__Task description__. Your task is to return the span of lines beginning at the one with "white glasses: 2 -> 4" and ending at the last line of the data, exactly as it stands.

__Records from a data source__.
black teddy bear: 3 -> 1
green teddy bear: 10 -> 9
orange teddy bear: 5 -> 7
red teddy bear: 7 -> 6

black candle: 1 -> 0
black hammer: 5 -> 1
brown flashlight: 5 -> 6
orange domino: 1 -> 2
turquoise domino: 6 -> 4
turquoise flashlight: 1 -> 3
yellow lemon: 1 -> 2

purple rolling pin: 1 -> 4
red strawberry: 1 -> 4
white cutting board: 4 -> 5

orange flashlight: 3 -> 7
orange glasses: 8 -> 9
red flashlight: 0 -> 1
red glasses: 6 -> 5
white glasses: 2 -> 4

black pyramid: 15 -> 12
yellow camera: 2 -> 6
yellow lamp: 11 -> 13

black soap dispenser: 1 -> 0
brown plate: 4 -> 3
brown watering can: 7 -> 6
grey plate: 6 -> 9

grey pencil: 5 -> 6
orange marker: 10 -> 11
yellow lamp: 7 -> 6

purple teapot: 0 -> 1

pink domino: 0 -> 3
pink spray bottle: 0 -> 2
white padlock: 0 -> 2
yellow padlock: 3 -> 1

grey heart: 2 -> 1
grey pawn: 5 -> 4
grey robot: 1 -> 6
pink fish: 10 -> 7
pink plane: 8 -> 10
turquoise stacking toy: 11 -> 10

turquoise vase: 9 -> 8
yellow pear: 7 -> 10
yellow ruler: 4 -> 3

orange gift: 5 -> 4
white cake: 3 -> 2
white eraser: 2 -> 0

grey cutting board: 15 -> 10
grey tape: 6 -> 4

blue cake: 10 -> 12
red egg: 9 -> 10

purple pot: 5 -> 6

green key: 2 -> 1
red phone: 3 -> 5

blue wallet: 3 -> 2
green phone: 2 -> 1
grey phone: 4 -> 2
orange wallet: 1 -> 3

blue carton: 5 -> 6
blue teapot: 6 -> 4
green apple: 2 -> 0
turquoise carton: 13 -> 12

__Exercise output__.
white glasses: 2 -> 4

black pyramid: 15 -> 12
yellow camera: 2 -> 6
yellow lamp: 11 -> 13

black soap dispenser: 1 -> 0
brown plate: 4 -> 3
brown watering can: 7 -> 6
grey plate: 6 -> 9

grey pencil: 5 -> 6
orange marker: 10 -> 11
yellow lamp: 7 -> 6

purple teapot: 0 -> 1

pink domino: 0 -> 3
pink spray bottle: 0 -> 2
white padlock: 0 -> 2
yellow padlock: 3 -> 1

grey heart: 2 -> 1
grey pawn: 5 -> 4
grey robot: 1 -> 6
pink fish: 10 -> 7
pink plane: 8 -> 10
turquoise stacking toy: 11 -> 10

turquoise vase: 9 -> 8
yellow pear: 7 -> 10
yellow ruler: 4 -> 3

orange gift: 5 -> 4
white cake: 3 -> 2
white eraser: 2 -> 0

grey cutting board: 15 -> 10
grey tape: 6 -> 4

blue cake: 10 -> 12
red egg: 9 -> 10

purple pot: 5 -> 6

green key: 2 -> 1
red phone: 3 -> 5

blue wallet: 3 -> 2
green phone: 2 -> 1
grey phone: 4 -> 2
orange wallet: 1 -> 3

blue carton: 5 -> 6
blue teapot: 6 -> 4
green apple: 2 -> 0
turquoise carton: 13 -> 12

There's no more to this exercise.